Top of Available data

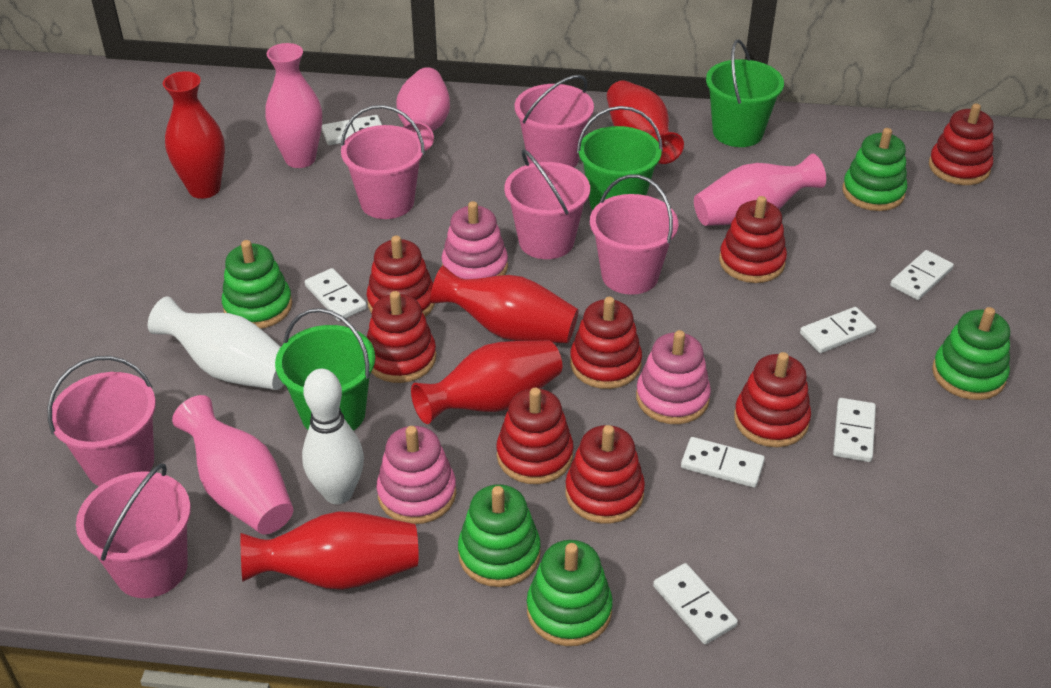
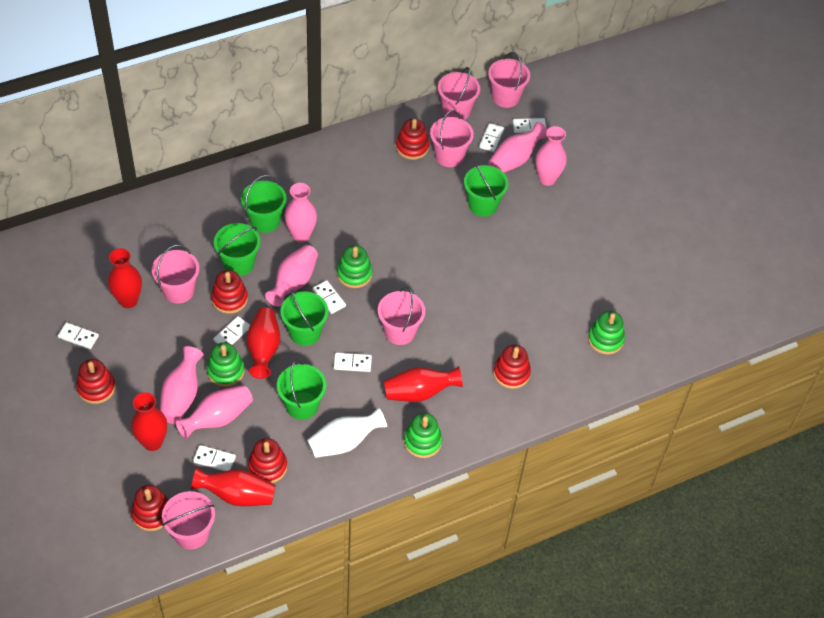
green bucket: 3 -> 5
green stacking toy: 5 -> 4
pink stacking toy: 3 -> 0
pink vase: 4 -> 6
red stacking toy: 8 -> 6
white bowling pin: 1 -> 0

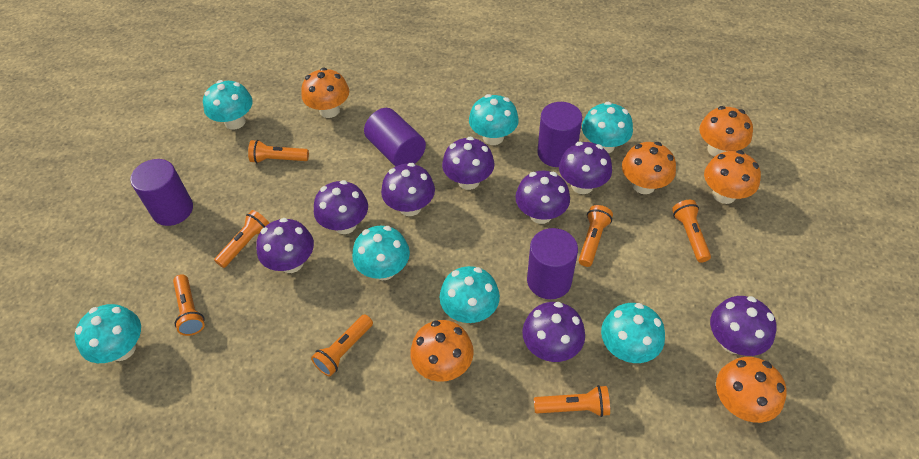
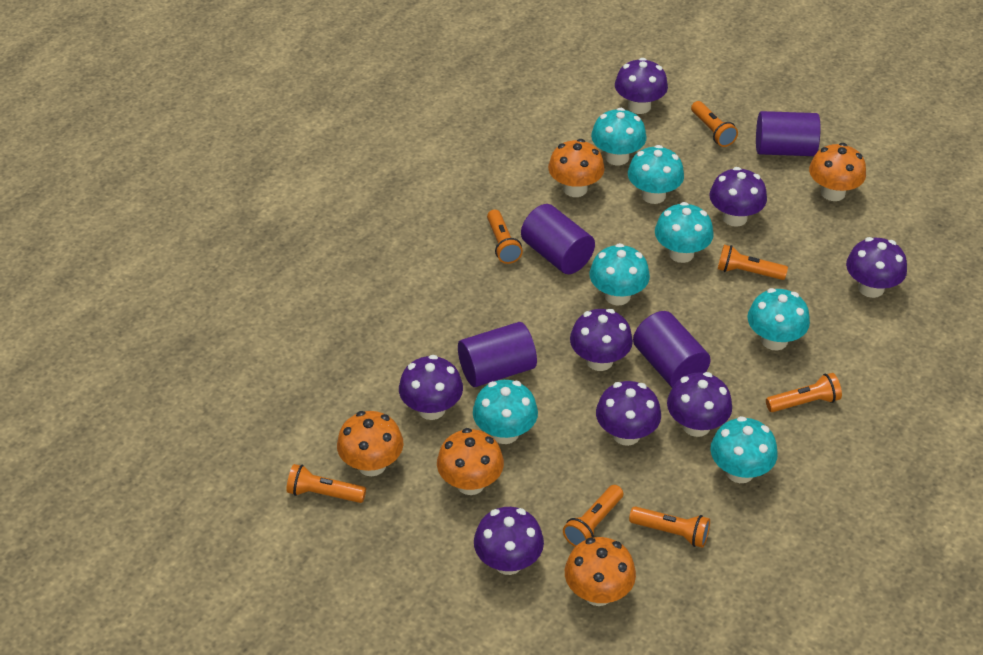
orange mushroom: 6 -> 5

Bottom of Available data

Problem statement: Copy the lines above exactly. Do not include pictures.

Answer to this exercise:
green bucket: 3 -> 5
green stacking toy: 5 -> 4
pink stacking toy: 3 -> 0
pink vase: 4 -> 6
red stacking toy: 8 -> 6
white bowling pin: 1 -> 0

orange mushroom: 6 -> 5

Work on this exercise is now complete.